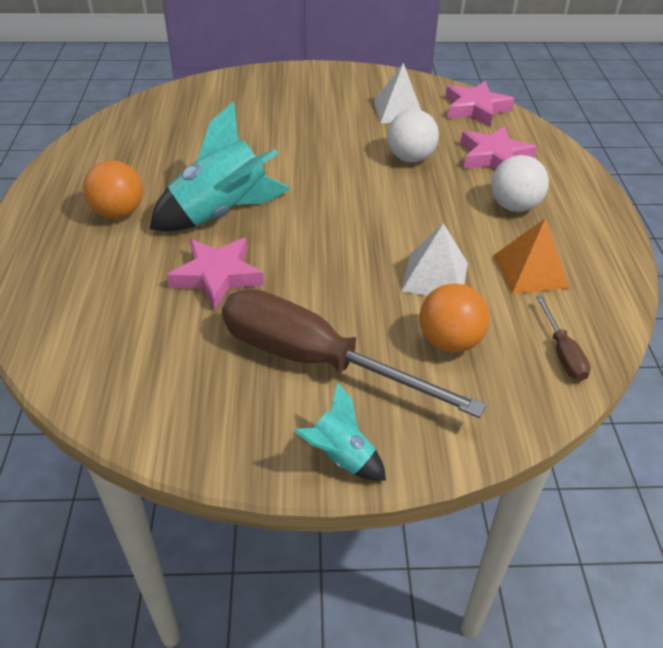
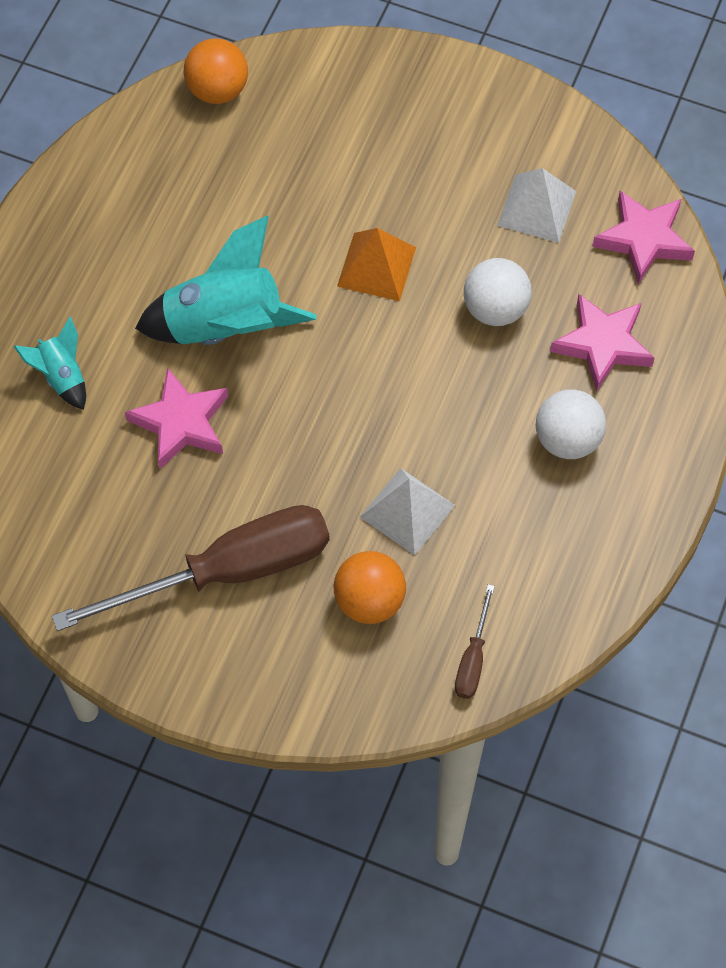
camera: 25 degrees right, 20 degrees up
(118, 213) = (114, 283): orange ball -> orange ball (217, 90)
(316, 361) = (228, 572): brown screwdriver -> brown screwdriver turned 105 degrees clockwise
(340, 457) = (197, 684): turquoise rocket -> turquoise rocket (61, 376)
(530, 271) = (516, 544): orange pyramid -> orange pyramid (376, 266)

* What the exercise asks *
If a record holds a picture, drop the picture and return the rest of it exactly.

* Your response *
camera: 25 degrees right, 20 degrees up
(118, 213) = (114, 283): orange ball -> orange ball (217, 90)
(316, 361) = (228, 572): brown screwdriver -> brown screwdriver turned 105 degrees clockwise
(340, 457) = (197, 684): turquoise rocket -> turquoise rocket (61, 376)
(530, 271) = (516, 544): orange pyramid -> orange pyramid (376, 266)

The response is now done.